(Materials provided)
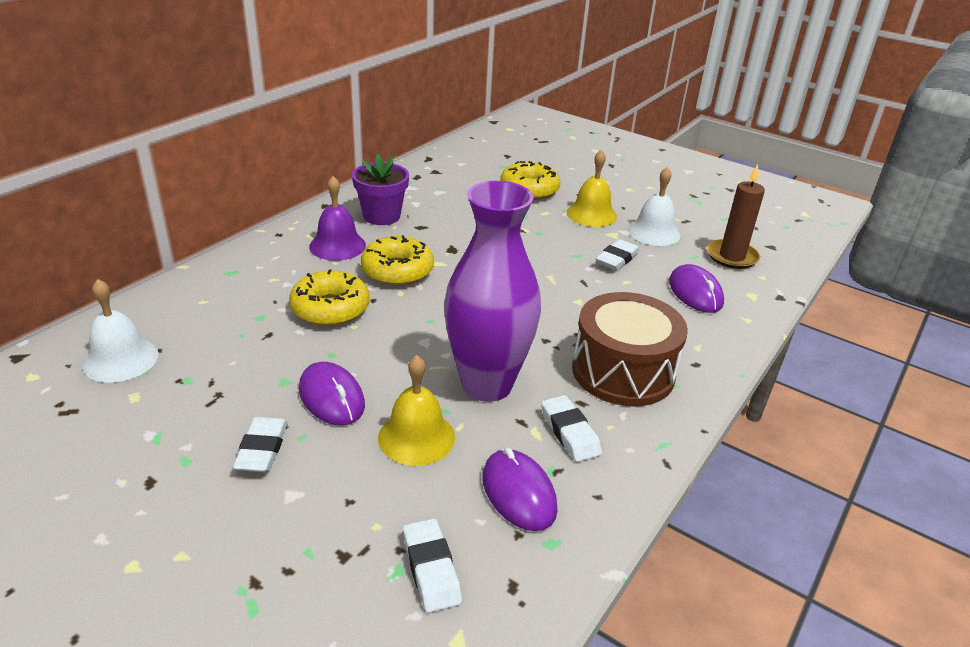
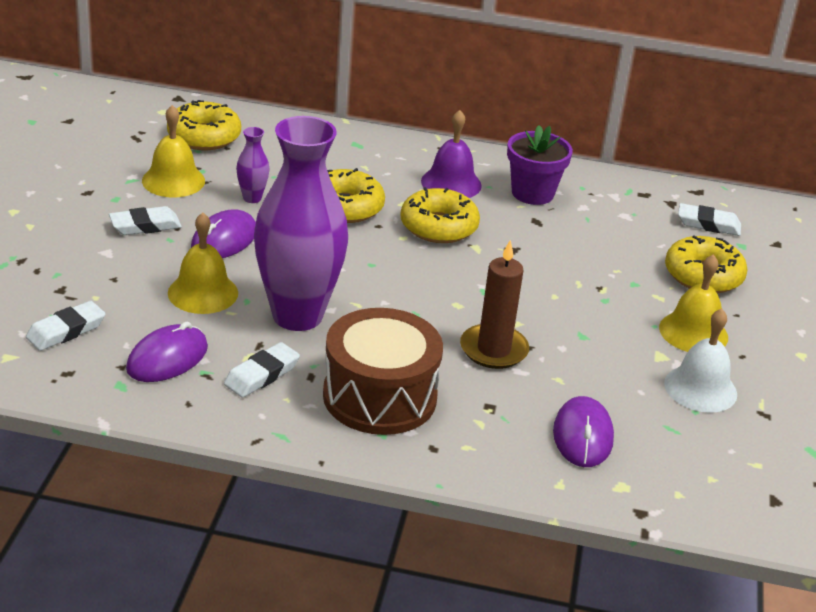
camera: 65 degrees right, 0 degrees up
(120, 359) = (204, 136): white bell -> yellow donut
(188, 404) = (173, 180): none -> yellow bell
(270, 359) = (252, 198): none -> purple vase
(617, 259) = (602, 366): white eraser -> white eraser (708, 224)
(695, 293) = (582, 436): purple mouse -> purple mouse turned 45 degrees counterclockwise
(732, 256) = (705, 462): brown candle -> brown candle (493, 350)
(End Materials provided)
- Goal of the exercise -
Transcribe each line of the data above, unaltered, from the one where "(120, 359) = (204, 136): white" appears to the one where "(695, 293) = (582, 436): purple" appears, inclusive of both.

- Task output -
(120, 359) = (204, 136): white bell -> yellow donut
(188, 404) = (173, 180): none -> yellow bell
(270, 359) = (252, 198): none -> purple vase
(617, 259) = (602, 366): white eraser -> white eraser (708, 224)
(695, 293) = (582, 436): purple mouse -> purple mouse turned 45 degrees counterclockwise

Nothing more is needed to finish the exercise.